↓↓↓
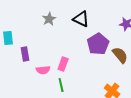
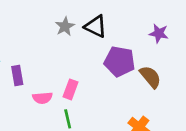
gray star: (49, 19) -> (65, 26), moved
purple pentagon: (98, 44) -> (120, 61), turned -30

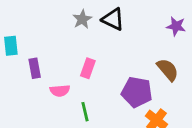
purple pentagon: (120, 61) -> (137, 92), moved
pink rectangle: (70, 89) -> (88, 68), moved

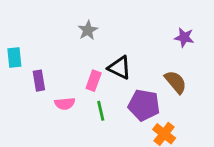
black triangle: (113, 19) -> (119, 68), moved
green line: (85, 112) -> (101, 111), moved

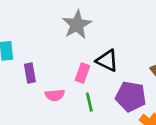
gray star: (88, 30) -> (77, 25), size x1.5

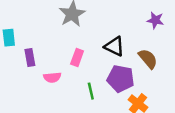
black triangle: (107, 61) -> (114, 46), moved
green line: (89, 102) -> (91, 91), moved

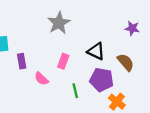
pink semicircle: (52, 77) -> (41, 79), turned 48

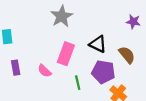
purple rectangle: (22, 61) -> (16, 68), moved
pink rectangle: (63, 61) -> (66, 54), size x1.5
↑↑↑
Exercise prompt » Using the listing above, print the line containing "purple rectangle: (22, 61) -> (16, 68), moved" and every line after it exactly, up to and including the last.

Response box »
purple rectangle: (22, 61) -> (16, 68), moved
pink rectangle: (63, 61) -> (66, 54), size x1.5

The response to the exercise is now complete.